### Given data

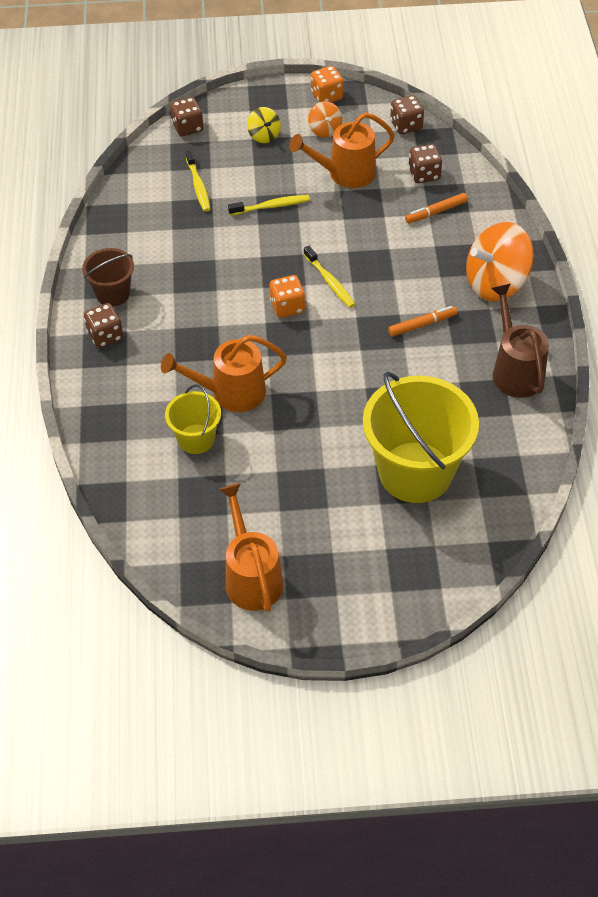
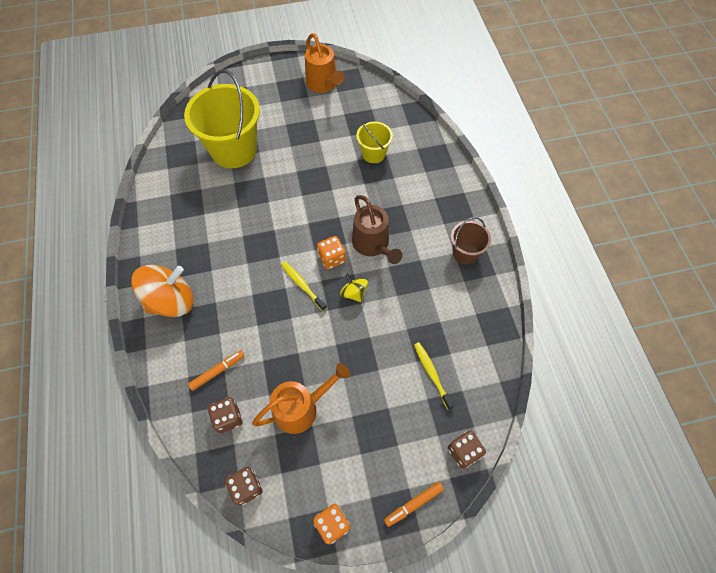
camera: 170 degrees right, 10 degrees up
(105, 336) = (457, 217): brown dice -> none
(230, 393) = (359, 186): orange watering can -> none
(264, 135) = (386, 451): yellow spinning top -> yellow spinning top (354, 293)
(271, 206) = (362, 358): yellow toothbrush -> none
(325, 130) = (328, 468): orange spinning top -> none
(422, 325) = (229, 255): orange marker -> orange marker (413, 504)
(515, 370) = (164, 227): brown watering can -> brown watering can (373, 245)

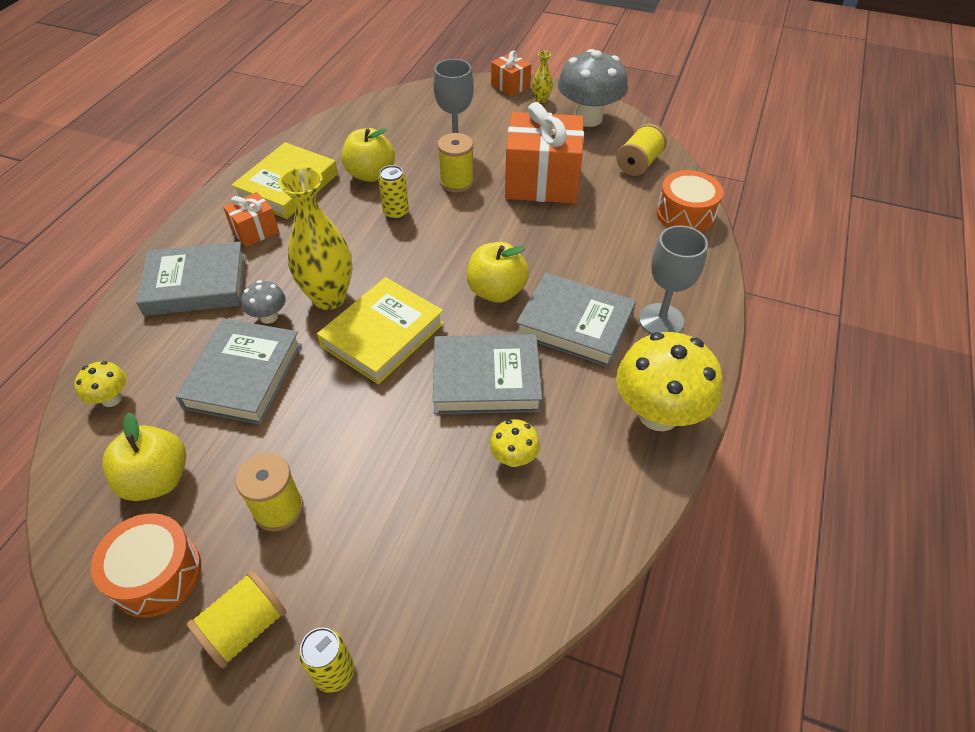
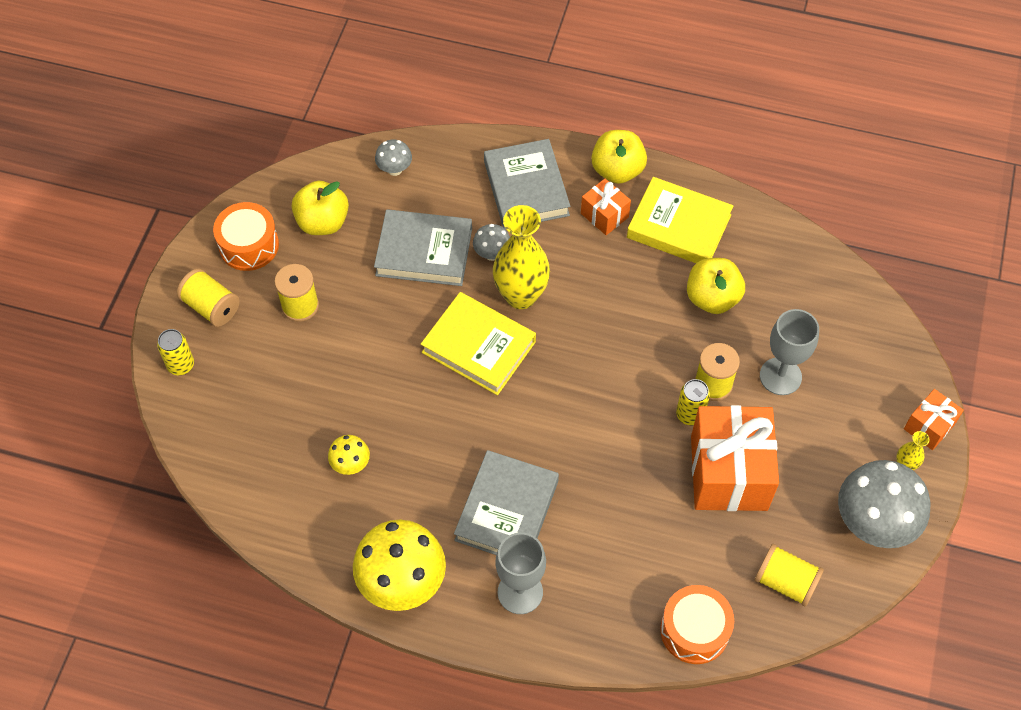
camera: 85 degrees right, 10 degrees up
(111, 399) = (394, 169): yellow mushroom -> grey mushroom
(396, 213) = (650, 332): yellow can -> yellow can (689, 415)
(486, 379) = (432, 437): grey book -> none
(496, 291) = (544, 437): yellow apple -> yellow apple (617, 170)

######

* **Required action**:
Everything from the line holding "(325, 130) = (328, 468): orange" through the last line of the listing should be written out exactly, except for the pictures.

* **Reply**:
(325, 130) = (328, 468): orange spinning top -> none
(422, 325) = (229, 255): orange marker -> orange marker (413, 504)
(515, 370) = (164, 227): brown watering can -> brown watering can (373, 245)

camera: 85 degrees right, 10 degrees up
(111, 399) = (394, 169): yellow mushroom -> grey mushroom
(396, 213) = (650, 332): yellow can -> yellow can (689, 415)
(486, 379) = (432, 437): grey book -> none
(496, 291) = (544, 437): yellow apple -> yellow apple (617, 170)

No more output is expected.